_REQUIRED ACTION_. Copy the data that follows exactly as it is, excluding all pictures.

_EXCERPTED DATA_.
========================================================================

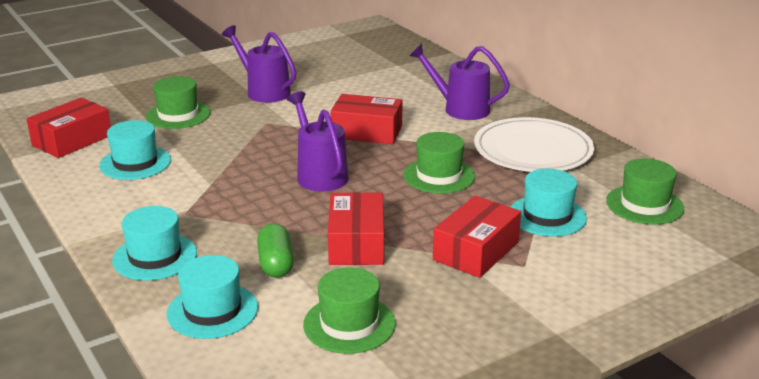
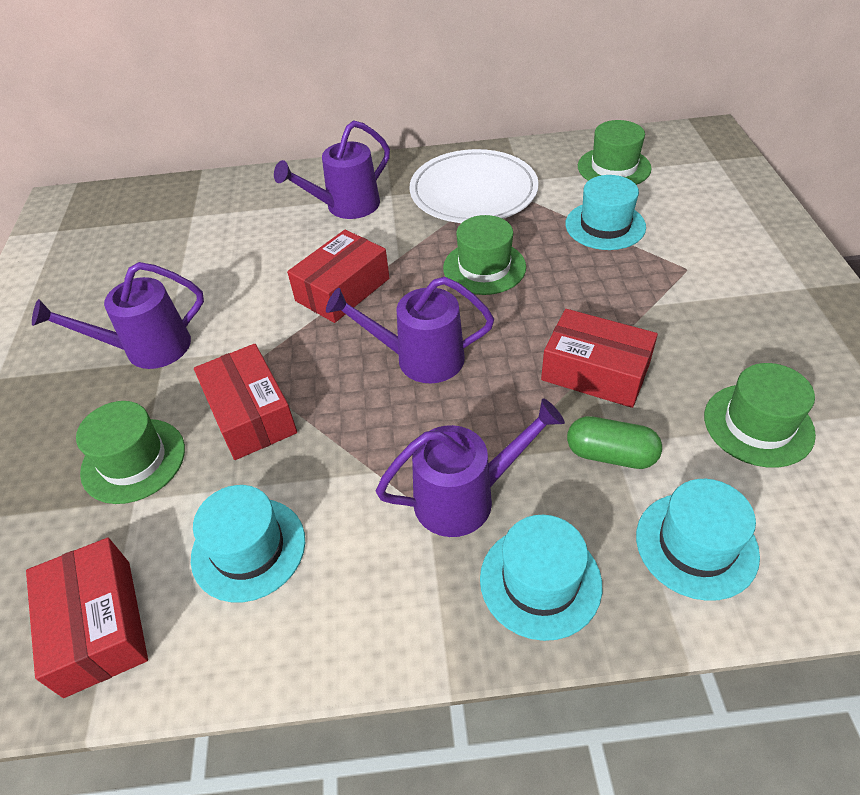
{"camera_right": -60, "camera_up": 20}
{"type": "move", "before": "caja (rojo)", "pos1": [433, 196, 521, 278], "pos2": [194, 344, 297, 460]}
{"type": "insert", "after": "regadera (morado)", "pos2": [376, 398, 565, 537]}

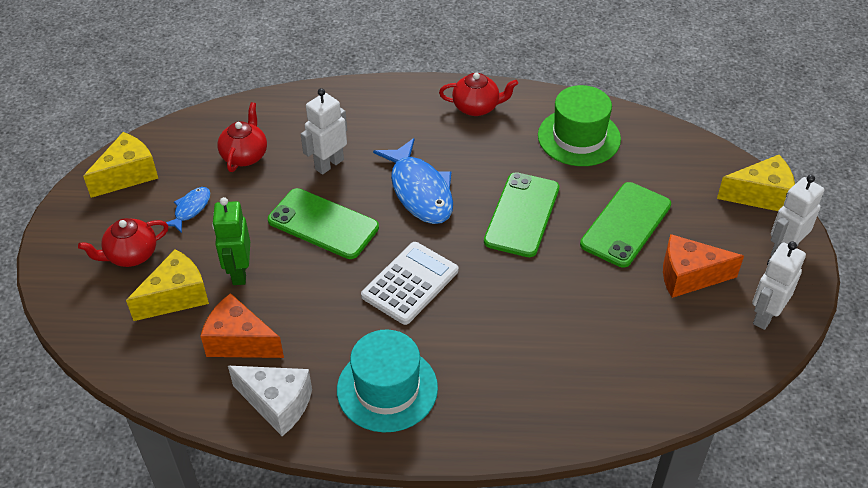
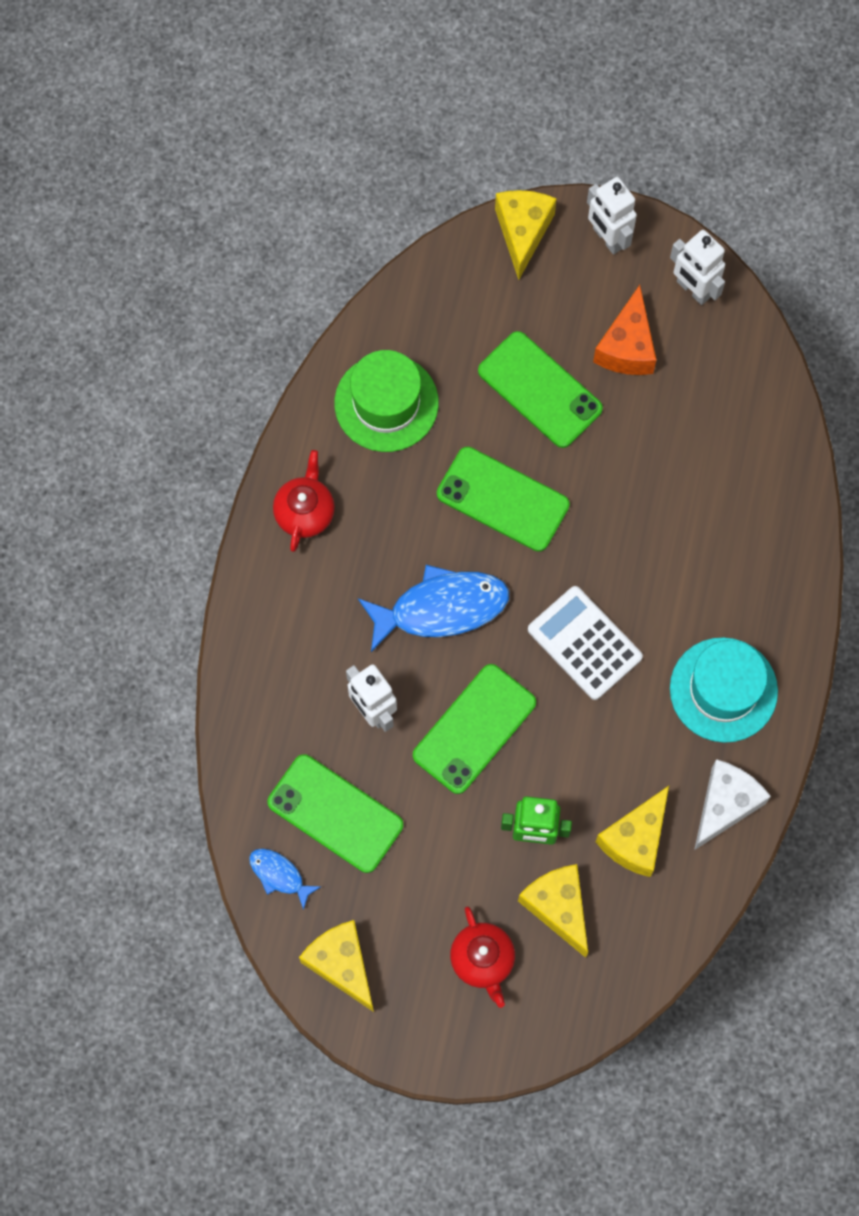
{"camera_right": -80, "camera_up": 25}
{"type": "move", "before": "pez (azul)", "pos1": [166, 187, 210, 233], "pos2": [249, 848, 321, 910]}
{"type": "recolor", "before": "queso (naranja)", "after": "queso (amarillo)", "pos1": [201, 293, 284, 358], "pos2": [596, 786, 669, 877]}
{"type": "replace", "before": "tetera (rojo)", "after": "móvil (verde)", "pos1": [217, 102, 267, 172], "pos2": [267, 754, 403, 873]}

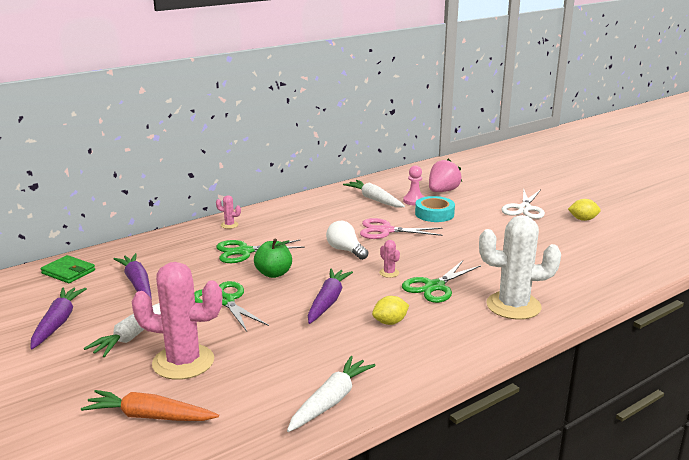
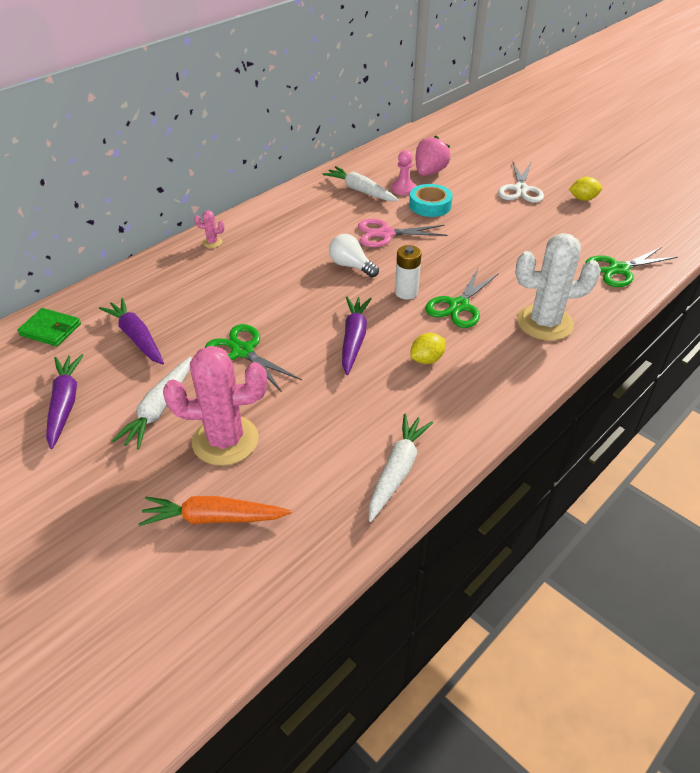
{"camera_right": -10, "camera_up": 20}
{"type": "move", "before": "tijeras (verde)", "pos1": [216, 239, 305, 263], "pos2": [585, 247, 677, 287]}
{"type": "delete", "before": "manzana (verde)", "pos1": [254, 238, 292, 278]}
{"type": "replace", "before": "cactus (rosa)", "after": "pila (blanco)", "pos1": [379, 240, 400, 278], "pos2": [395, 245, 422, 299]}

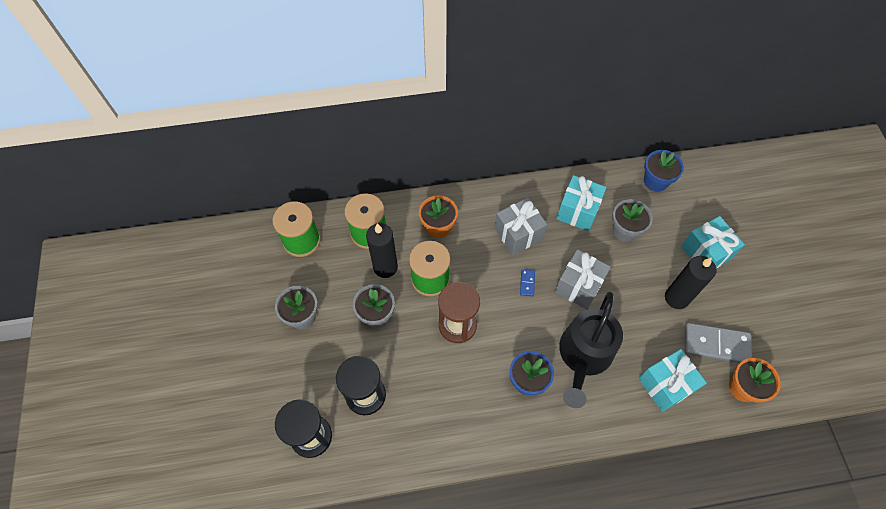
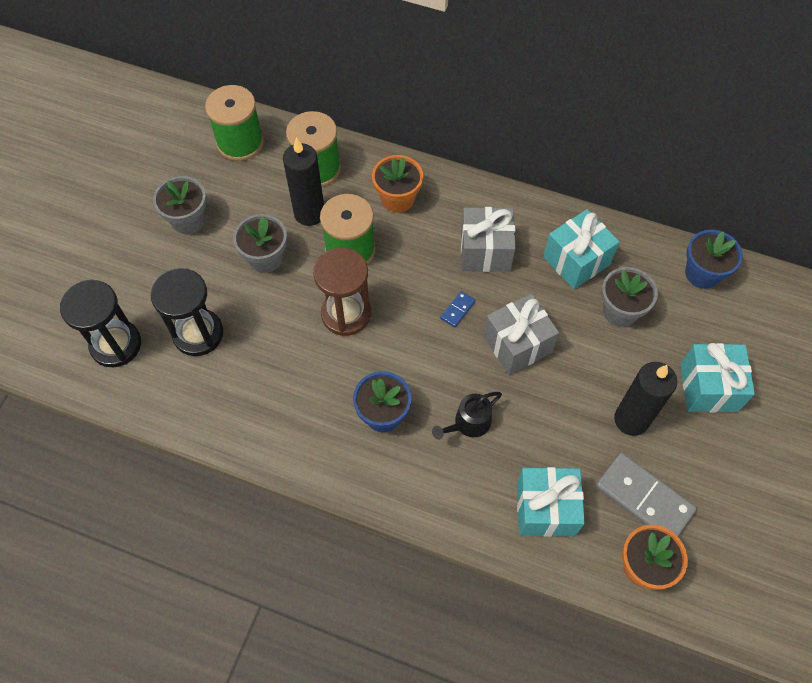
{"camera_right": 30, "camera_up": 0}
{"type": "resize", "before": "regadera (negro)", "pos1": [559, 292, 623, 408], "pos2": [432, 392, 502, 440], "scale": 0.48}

========================================================================

_TASK SOLUTION_.
{"camera_right": -60, "camera_up": 20}
{"type": "move", "before": "caja (rojo)", "pos1": [433, 196, 521, 278], "pos2": [194, 344, 297, 460]}
{"type": "insert", "after": "regadera (morado)", "pos2": [376, 398, 565, 537]}

{"camera_right": -80, "camera_up": 25}
{"type": "move", "before": "pez (azul)", "pos1": [166, 187, 210, 233], "pos2": [249, 848, 321, 910]}
{"type": "recolor", "before": "queso (naranja)", "after": "queso (amarillo)", "pos1": [201, 293, 284, 358], "pos2": [596, 786, 669, 877]}
{"type": "replace", "before": "tetera (rojo)", "after": "móvil (verde)", "pos1": [217, 102, 267, 172], "pos2": [267, 754, 403, 873]}

{"camera_right": -10, "camera_up": 20}
{"type": "move", "before": "tijeras (verde)", "pos1": [216, 239, 305, 263], "pos2": [585, 247, 677, 287]}
{"type": "delete", "before": "manzana (verde)", "pos1": [254, 238, 292, 278]}
{"type": "replace", "before": "cactus (rosa)", "after": "pila (blanco)", "pos1": [379, 240, 400, 278], "pos2": [395, 245, 422, 299]}

{"camera_right": 30, "camera_up": 0}
{"type": "resize", "before": "regadera (negro)", "pos1": [559, 292, 623, 408], "pos2": [432, 392, 502, 440], "scale": 0.48}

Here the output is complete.